§ **Your goal**
Take the entries below and give them back exactly. Leave out nothing.

§ **Records provided**
- - -
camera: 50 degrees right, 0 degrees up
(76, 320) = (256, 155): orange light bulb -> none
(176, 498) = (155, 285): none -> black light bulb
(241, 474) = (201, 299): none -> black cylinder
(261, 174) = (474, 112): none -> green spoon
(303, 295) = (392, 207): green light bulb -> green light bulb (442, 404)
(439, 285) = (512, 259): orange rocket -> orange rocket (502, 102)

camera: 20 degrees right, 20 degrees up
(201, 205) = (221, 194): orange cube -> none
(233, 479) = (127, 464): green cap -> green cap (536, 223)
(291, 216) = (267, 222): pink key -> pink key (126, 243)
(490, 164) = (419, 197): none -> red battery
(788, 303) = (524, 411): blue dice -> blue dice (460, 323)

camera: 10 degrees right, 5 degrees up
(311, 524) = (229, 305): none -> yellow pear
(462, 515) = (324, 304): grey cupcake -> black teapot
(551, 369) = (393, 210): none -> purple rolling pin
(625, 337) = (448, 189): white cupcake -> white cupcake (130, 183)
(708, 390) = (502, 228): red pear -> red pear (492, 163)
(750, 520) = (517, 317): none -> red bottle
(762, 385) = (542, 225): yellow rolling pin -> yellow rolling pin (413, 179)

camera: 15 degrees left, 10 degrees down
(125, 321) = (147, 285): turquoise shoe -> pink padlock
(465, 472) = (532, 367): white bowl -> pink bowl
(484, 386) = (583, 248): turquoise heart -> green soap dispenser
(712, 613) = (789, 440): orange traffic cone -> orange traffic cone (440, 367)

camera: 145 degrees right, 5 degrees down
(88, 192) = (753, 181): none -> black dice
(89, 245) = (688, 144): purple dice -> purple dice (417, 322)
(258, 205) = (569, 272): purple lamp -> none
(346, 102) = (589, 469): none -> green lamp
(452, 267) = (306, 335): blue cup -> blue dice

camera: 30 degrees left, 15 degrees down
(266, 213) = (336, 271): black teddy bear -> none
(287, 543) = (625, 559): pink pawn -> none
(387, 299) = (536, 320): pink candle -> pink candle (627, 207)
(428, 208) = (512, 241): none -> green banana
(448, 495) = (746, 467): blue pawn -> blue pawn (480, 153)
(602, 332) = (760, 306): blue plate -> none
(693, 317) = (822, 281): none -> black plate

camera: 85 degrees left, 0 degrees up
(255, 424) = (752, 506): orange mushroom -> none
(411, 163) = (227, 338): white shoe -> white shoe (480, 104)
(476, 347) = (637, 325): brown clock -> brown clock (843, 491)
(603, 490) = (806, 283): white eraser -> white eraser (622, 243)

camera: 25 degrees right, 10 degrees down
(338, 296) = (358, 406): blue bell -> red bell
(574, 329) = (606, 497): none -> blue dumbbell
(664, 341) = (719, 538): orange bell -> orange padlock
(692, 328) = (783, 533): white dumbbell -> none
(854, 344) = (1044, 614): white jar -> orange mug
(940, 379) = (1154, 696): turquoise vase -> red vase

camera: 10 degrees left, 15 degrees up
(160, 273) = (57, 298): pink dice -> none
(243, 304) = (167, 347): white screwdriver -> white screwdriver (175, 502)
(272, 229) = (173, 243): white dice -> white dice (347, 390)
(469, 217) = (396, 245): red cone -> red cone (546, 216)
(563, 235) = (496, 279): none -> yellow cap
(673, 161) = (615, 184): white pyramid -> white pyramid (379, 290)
- - -
§ **Task answer**
camera: 50 degrees right, 0 degrees up
(76, 320) = (256, 155): orange light bulb -> none
(176, 498) = (155, 285): none -> black light bulb
(241, 474) = (201, 299): none -> black cylinder
(261, 174) = (474, 112): none -> green spoon
(303, 295) = (392, 207): green light bulb -> green light bulb (442, 404)
(439, 285) = (512, 259): orange rocket -> orange rocket (502, 102)

camera: 20 degrees right, 20 degrees up
(201, 205) = (221, 194): orange cube -> none
(233, 479) = (127, 464): green cap -> green cap (536, 223)
(291, 216) = (267, 222): pink key -> pink key (126, 243)
(490, 164) = (419, 197): none -> red battery
(788, 303) = (524, 411): blue dice -> blue dice (460, 323)

camera: 10 degrees right, 5 degrees up
(311, 524) = (229, 305): none -> yellow pear
(462, 515) = (324, 304): grey cupcake -> black teapot
(551, 369) = (393, 210): none -> purple rolling pin
(625, 337) = (448, 189): white cupcake -> white cupcake (130, 183)
(708, 390) = (502, 228): red pear -> red pear (492, 163)
(750, 520) = (517, 317): none -> red bottle
(762, 385) = (542, 225): yellow rolling pin -> yellow rolling pin (413, 179)

camera: 15 degrees left, 10 degrees down
(125, 321) = (147, 285): turquoise shoe -> pink padlock
(465, 472) = (532, 367): white bowl -> pink bowl
(484, 386) = (583, 248): turquoise heart -> green soap dispenser
(712, 613) = (789, 440): orange traffic cone -> orange traffic cone (440, 367)

camera: 145 degrees right, 5 degrees down
(88, 192) = (753, 181): none -> black dice
(89, 245) = (688, 144): purple dice -> purple dice (417, 322)
(258, 205) = (569, 272): purple lamp -> none
(346, 102) = (589, 469): none -> green lamp
(452, 267) = (306, 335): blue cup -> blue dice

camera: 30 degrees left, 15 degrees down
(266, 213) = (336, 271): black teddy bear -> none
(287, 543) = (625, 559): pink pawn -> none
(387, 299) = (536, 320): pink candle -> pink candle (627, 207)
(428, 208) = (512, 241): none -> green banana
(448, 495) = (746, 467): blue pawn -> blue pawn (480, 153)
(602, 332) = (760, 306): blue plate -> none
(693, 317) = (822, 281): none -> black plate

camera: 85 degrees left, 0 degrees up
(255, 424) = (752, 506): orange mushroom -> none
(411, 163) = (227, 338): white shoe -> white shoe (480, 104)
(476, 347) = (637, 325): brown clock -> brown clock (843, 491)
(603, 490) = (806, 283): white eraser -> white eraser (622, 243)

camera: 25 degrees right, 10 degrees down
(338, 296) = (358, 406): blue bell -> red bell
(574, 329) = (606, 497): none -> blue dumbbell
(664, 341) = (719, 538): orange bell -> orange padlock
(692, 328) = (783, 533): white dumbbell -> none
(854, 344) = (1044, 614): white jar -> orange mug
(940, 379) = (1154, 696): turquoise vase -> red vase

camera: 10 degrees left, 15 degrees up
(160, 273) = (57, 298): pink dice -> none
(243, 304) = (167, 347): white screwdriver -> white screwdriver (175, 502)
(272, 229) = (173, 243): white dice -> white dice (347, 390)
(469, 217) = (396, 245): red cone -> red cone (546, 216)
(563, 235) = (496, 279): none -> yellow cap
(673, 161) = (615, 184): white pyramid -> white pyramid (379, 290)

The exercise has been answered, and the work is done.